▶ _What the task asks_: Format every line of the records below as a Markdown table with two columns, Row (a running number) and Line (the text of that line), skipping blank lines. Leave the pictures out of the table.

___

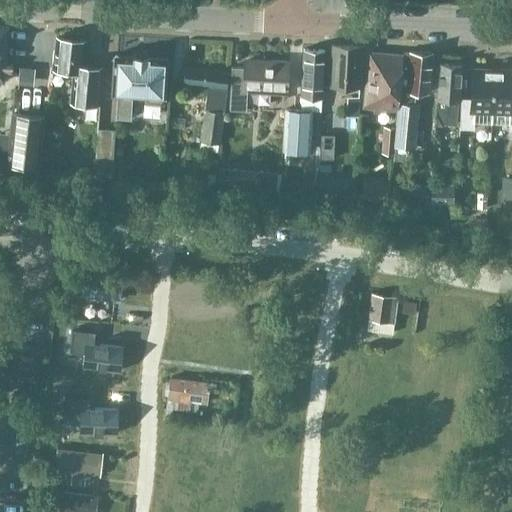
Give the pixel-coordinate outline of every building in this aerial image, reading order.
[(0,80),(1,81),(2,73),(12,73),(13,61),(3,60),(6,26),(0,25),(0,80)] [(83,63),(85,39),(55,37),(52,69),(72,71),(69,102),(99,104),(103,65),(83,63)] [(330,47),(329,85),(358,86),(359,48),(330,47)] [(322,97),(324,49),(303,48),(301,96),(322,97)] [(396,108),(400,54),(367,51),(363,106),(396,108)] [(401,51),(400,54),(396,108),(394,126),(392,153),(394,153),(394,147),(405,148),(411,148),(414,107),(410,107),(412,91),(426,92),(429,53),(401,51)] [(164,96),(166,61),(167,60),(164,57),(163,58),(147,57),(148,56),(132,55),(132,56),(116,55),(116,54),(113,57),(114,58),(113,75),(116,75),(115,93),(118,94),(116,116),(115,116),(115,117),(130,118),(131,101),(129,101),(129,94),(144,95),(146,101),(159,101),(161,96),(164,96)] [(246,62),(246,67),(232,67),(232,76),(231,103),(245,103),(246,89),(287,90),(287,60),(274,59),(274,62),(246,62)] [(437,98),(437,111),(443,124),(455,124),(457,99),(460,63),(441,62),(437,98)] [(206,92),(204,109),(199,141),(219,144),(224,111),(227,69),(184,63),(181,88),(206,92)] [(490,121),(493,67),(472,66),(470,97),(460,96),(459,126),(473,127),(473,120),(490,121)] [(511,68),(493,67),(490,121),(508,122),(507,128),(511,128),(511,68)] [(359,96),(346,95),(345,116),(358,117),(359,96)] [(309,149),(312,110),(286,109),(284,148),(309,149)] [(42,113),(10,110),(6,160),(37,163),(42,113)] [(392,153),(394,126),(383,125),(380,152),(392,153)] [(321,133),(320,157),(332,158),(334,134),(321,133)] [(394,153),(393,160),(404,161),(405,148),(394,147),(394,153)] [(94,162),(94,173),(93,174),(110,178),(110,174),(111,163),(94,162)] [(511,176),(501,177),(501,198),(511,198),(511,176)] [(447,187),(431,187),(431,203),(447,203),(447,187)] [(122,277),(87,273),(84,298),(119,303),(122,277)] [(189,298),(222,301),(224,281),(191,278),(189,298)] [(398,295),(371,291),(366,330),(393,333),(398,295)] [(479,335),(481,300),(459,298),(457,334),(479,335)] [(216,322),(177,320),(176,350),(215,352),(216,322)] [(95,331),(72,329),(69,351),(83,353),(82,366),(119,371),(122,347),(93,344),(95,331)] [(399,393),(421,395),(425,359),(403,357),(399,393)] [(462,396),(467,367),(444,363),(439,392),(462,396)] [(204,401),(206,382),(170,378),(167,396),(204,401)] [(87,397),(63,397),(63,419),(78,419),(78,433),(116,433),(116,409),(87,409),(87,397)] [(101,453),(57,447),(54,470),(71,473),(70,485),(84,486),(85,477),(90,478),(90,475),(98,476),(101,453)] [(67,494),(65,511),(93,511),(95,496),(67,494)]
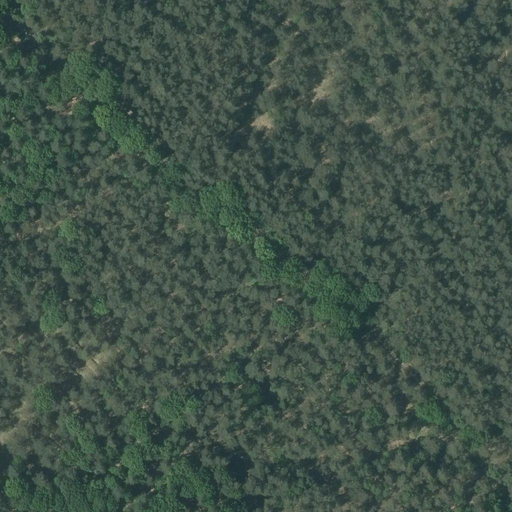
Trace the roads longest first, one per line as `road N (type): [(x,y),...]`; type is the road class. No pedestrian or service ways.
road 1 (track): [(436,404),(310,267),(170,154),(17,0)]
road 2 (track): [(436,404),(511,511)]
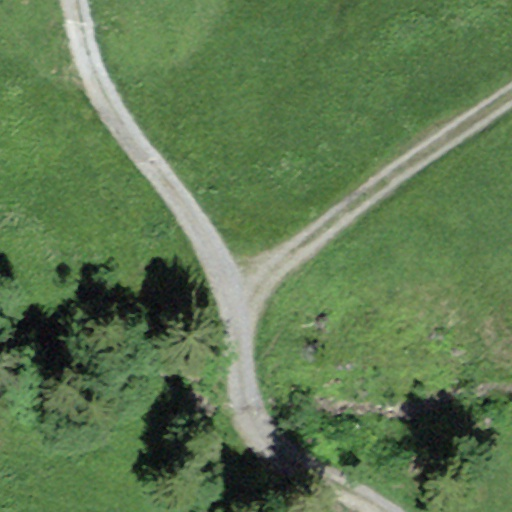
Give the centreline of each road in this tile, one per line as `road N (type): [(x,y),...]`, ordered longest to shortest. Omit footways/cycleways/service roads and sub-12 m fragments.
road 1 (track): [(384,511),(268,440),(252,413),(232,301),(202,239),(100,86),(75,0)]
road 2 (track): [(511,90),(360,197),(232,301)]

___

▶ _The solution_:
| Row | Line |
|---|---|
| 1 | Give the pixel-coordinate outline of every building in this aerial image, reading order. |
| 2 | [(0,80),(1,81),(2,73),(12,73),(13,61),(3,60),(6,26),(0,25),(0,80)] [(83,63),(85,39),(55,37),(52,69),(72,71),(69,102),(99,104),(103,65),(83,63)] [(330,47),(329,85),(358,86),(359,48),(330,47)] [(322,97),(324,49),(303,48),(301,96),(322,97)] [(396,108),(400,54),(367,51),(363,106),(396,108)] [(401,51),(400,54),(396,108),(394,126),(392,153),(394,153),(394,147),(405,148),(411,148),(414,107),(410,107),(412,91),(426,92),(429,53),(401,51)] [(164,96),(166,61),(167,60),(164,57),(163,58),(147,57),(148,56),(132,55),(132,56),(116,55),(116,54),(113,57),(114,58),(113,75),(116,75),(115,93),(118,94),(116,116),(115,116),(115,117),(130,118),(131,101),(129,101),(129,94),(144,95),(146,101),(159,101),(161,96),(164,96)] [(246,62),(246,67),(232,67),(232,76),(231,103),(245,103),(246,89),(287,90),(287,60),(274,59),(274,62),(246,62)] [(437,98),(437,111),(443,124),(455,124),(457,99),(460,63),(441,62),(437,98)] [(206,92),(204,109),(199,141),(219,144),(224,111),(227,69),(184,63),(181,88),(206,92)] [(490,121),(493,67),(472,66),(470,97),(460,96),(459,126),(473,127),(473,120),(490,121)] [(511,68),(493,67),(490,121),(508,122),(507,128),(511,128),(511,68)] [(359,96),(346,95),(345,116),(358,117),(359,96)] [(309,149),(312,110),(286,109),(284,148),(309,149)] [(42,113),(10,110),(6,160),(37,163),(42,113)] [(392,153),(394,126),(383,125),(380,152),(392,153)] [(321,133),(320,157),(332,158),(334,134),(321,133)] [(394,153),(393,160),(404,161),(405,148),(394,147),(394,153)] [(94,162),(94,173),(93,174),(110,178),(110,174),(111,163),(94,162)] [(511,176),(501,177),(501,198),(511,198),(511,176)] [(447,187),(431,187),(431,203),(447,203),(447,187)] [(122,277),(87,273),(84,298),(119,303),(122,277)] [(189,298),(222,301),(224,281),(191,278),(189,298)] [(398,295),(371,291),(366,330),(393,333),(398,295)] [(479,335),(481,300),(459,298),(457,334),(479,335)] [(216,322),(177,320),(176,350),(215,352),(216,322)] [(95,331),(72,329),(69,351),(83,353),(82,366),(119,371),(122,347),(93,344),(95,331)] [(399,393),(421,395),(425,359),(403,357),(399,393)] [(462,396),(467,367),(444,363),(439,392),(462,396)] [(204,401),(206,382),(170,378),(167,396),(204,401)] [(87,397),(63,397),(63,419),(78,419),(78,433),(116,433),(116,409),(87,409),(87,397)] [(101,453),(57,447),(54,470),(71,473),(70,485),(84,486),(85,477),(90,478),(90,475),(98,476),(101,453)] [(67,494),(65,511),(93,511),(95,496),(67,494)] |
| 3 | Trace the roads longest first, one per line as `road N (type): [(x,y),...]`; type is the road class. No pedestrian or service ways. |
| 4 | road 1 (track): [(436,404),(310,267),(170,154),(17,0)] |
| 5 | road 2 (track): [(436,404),(511,511)] |
| 6 | Give the centreline of each road in this tile, one per line as `road N (type): [(x,y),...]`, ordered longest to shortest. Omit footways/cycleways/service roads and sub-12 m fragments. |
| 7 | road 1 (track): [(384,511),(268,440),(252,413),(232,301),(202,239),(100,86),(75,0)] |
| 8 | road 2 (track): [(511,90),(360,197),(232,301)] |